Provided material:
═══
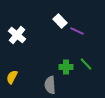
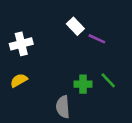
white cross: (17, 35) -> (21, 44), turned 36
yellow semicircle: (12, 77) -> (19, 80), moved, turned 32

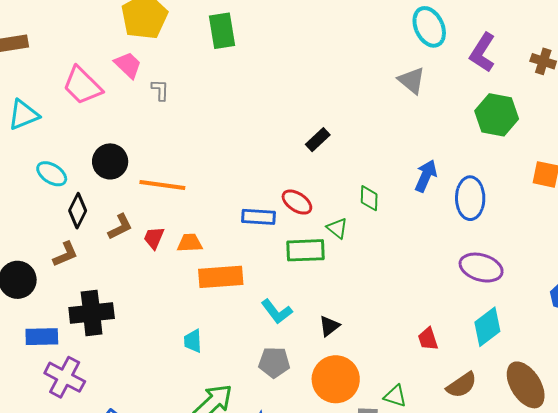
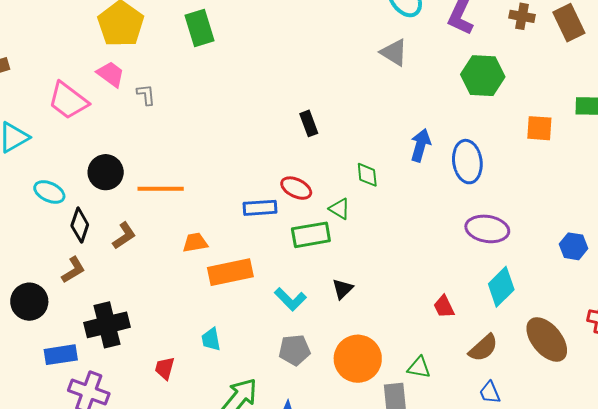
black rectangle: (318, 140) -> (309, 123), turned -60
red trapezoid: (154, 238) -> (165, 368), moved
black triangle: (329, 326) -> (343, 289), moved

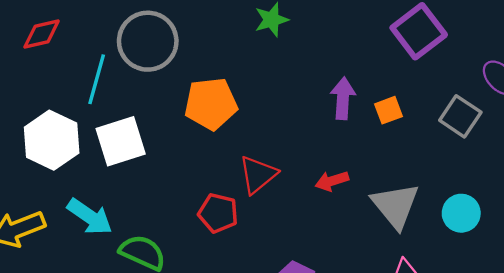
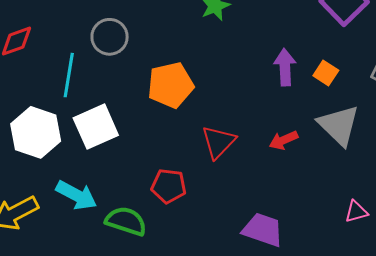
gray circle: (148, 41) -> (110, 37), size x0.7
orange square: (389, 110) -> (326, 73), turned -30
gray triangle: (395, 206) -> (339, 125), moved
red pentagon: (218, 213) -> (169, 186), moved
═══
Problem to work on:
Your copy should hold exactly the lines from the one with "yellow semicircle: (12, 77)" through the end of the records, both included, and no pictures.

Expected answer:
yellow semicircle: (12, 77) -> (19, 80), moved, turned 32

black rectangle: (318, 140) -> (309, 123), turned -60
red trapezoid: (154, 238) -> (165, 368), moved
black triangle: (329, 326) -> (343, 289), moved

gray circle: (148, 41) -> (110, 37), size x0.7
orange square: (389, 110) -> (326, 73), turned -30
gray triangle: (395, 206) -> (339, 125), moved
red pentagon: (218, 213) -> (169, 186), moved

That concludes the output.